The problem:
Using the data below, return all lines in which "black" appears.

[[ Record excerpts open ]]

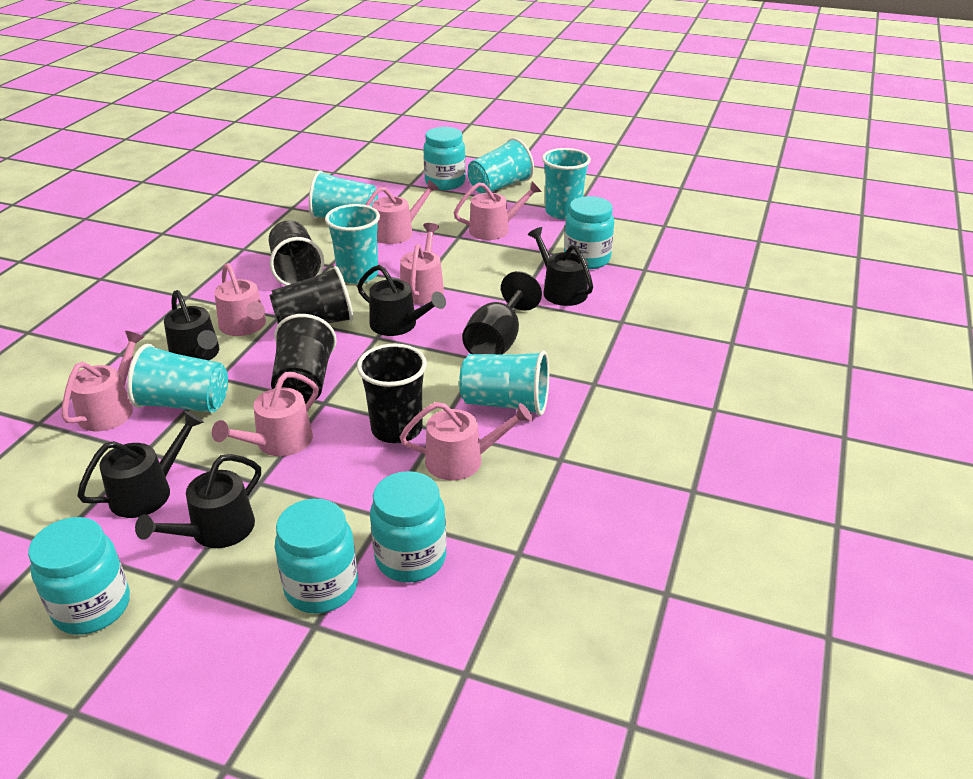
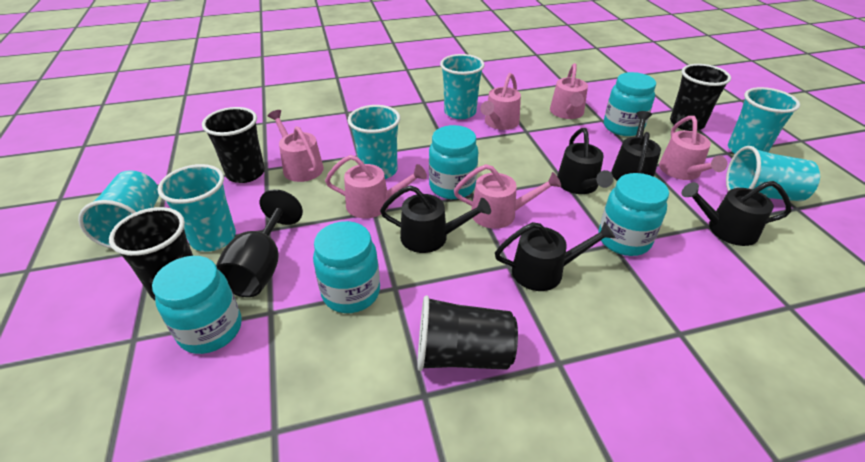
pink watering can: 7 -> 6

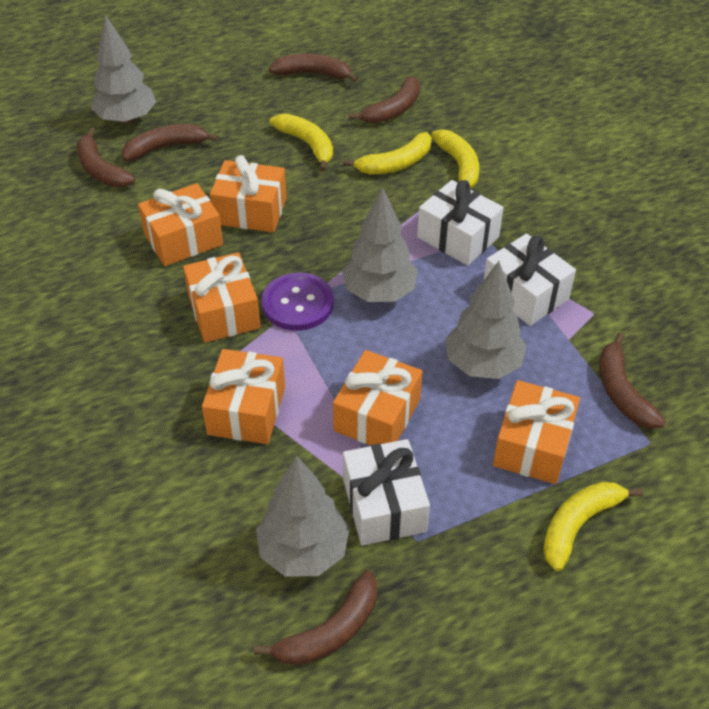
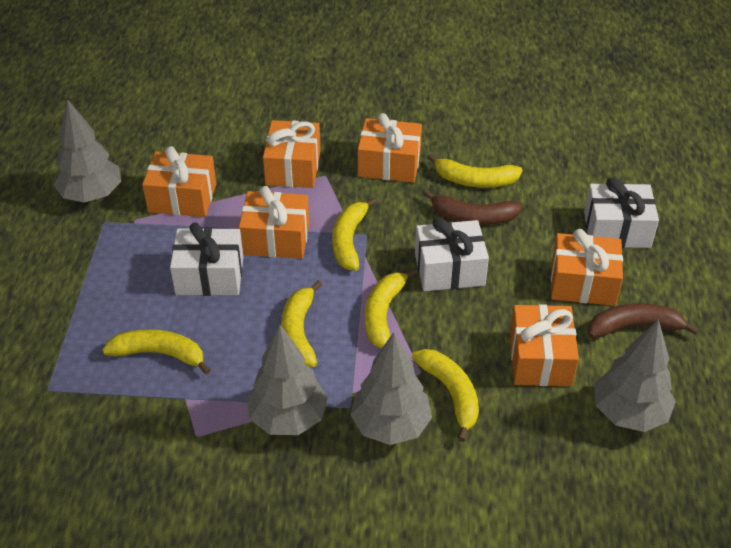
brown banana: 6 -> 2
purple button: 1 -> 0
yellow banana: 4 -> 6

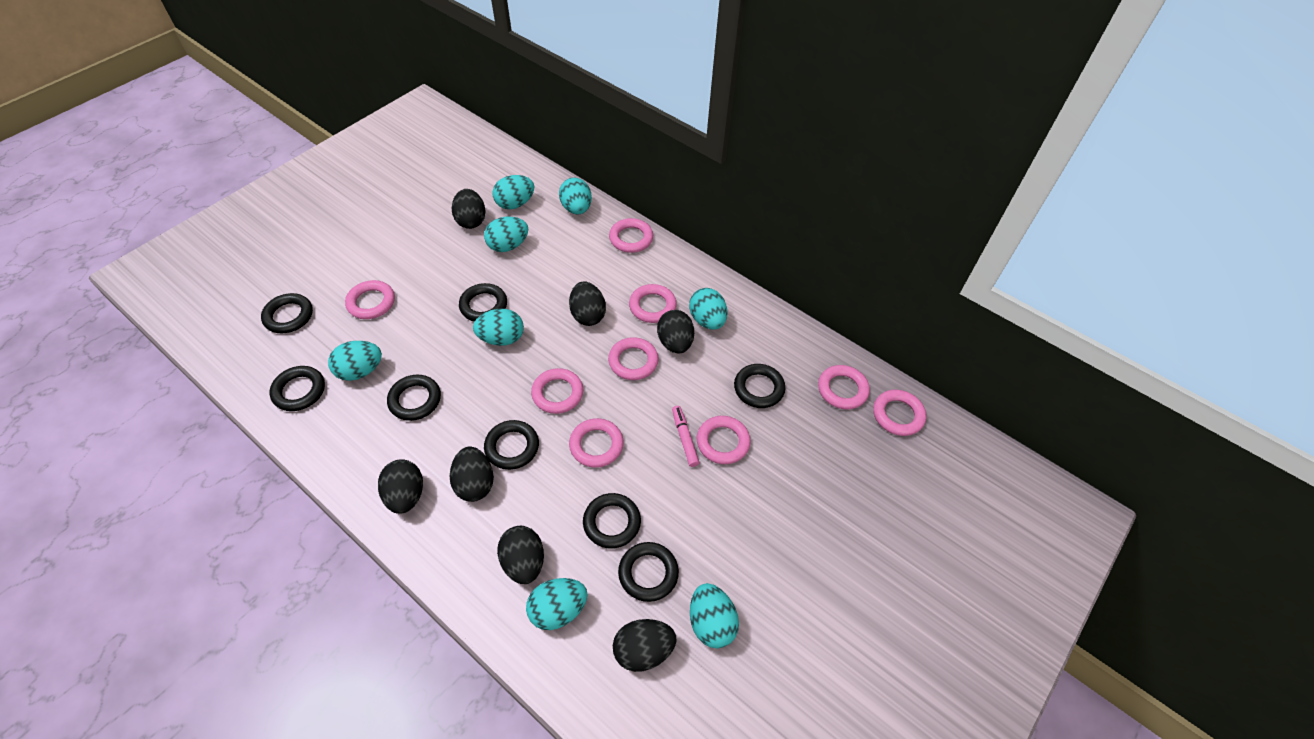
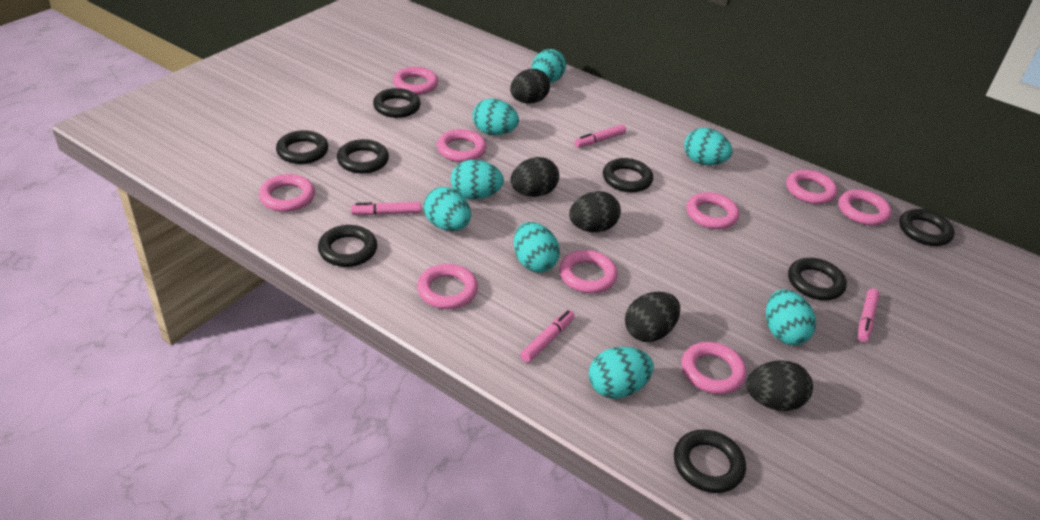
black egg: 7 -> 5
pink marker: 1 -> 4

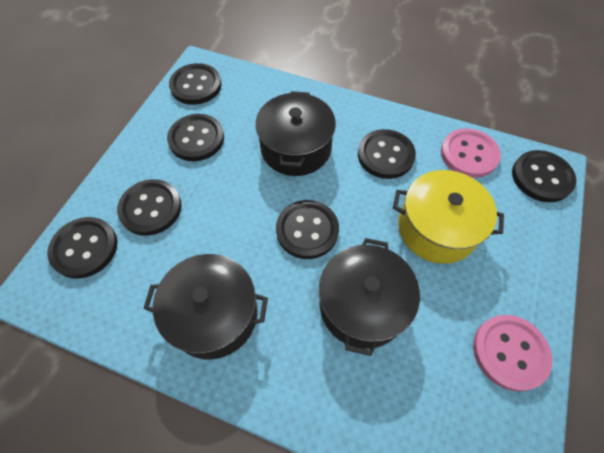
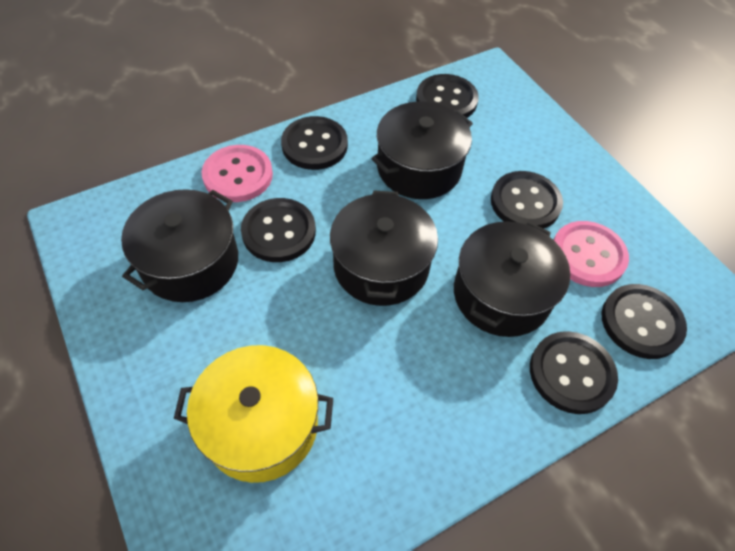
black button: 7 -> 6
black pot: 3 -> 4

[[ Record excerpts closed ]]

Written solution:
black egg: 7 -> 5
black button: 7 -> 6
black pot: 3 -> 4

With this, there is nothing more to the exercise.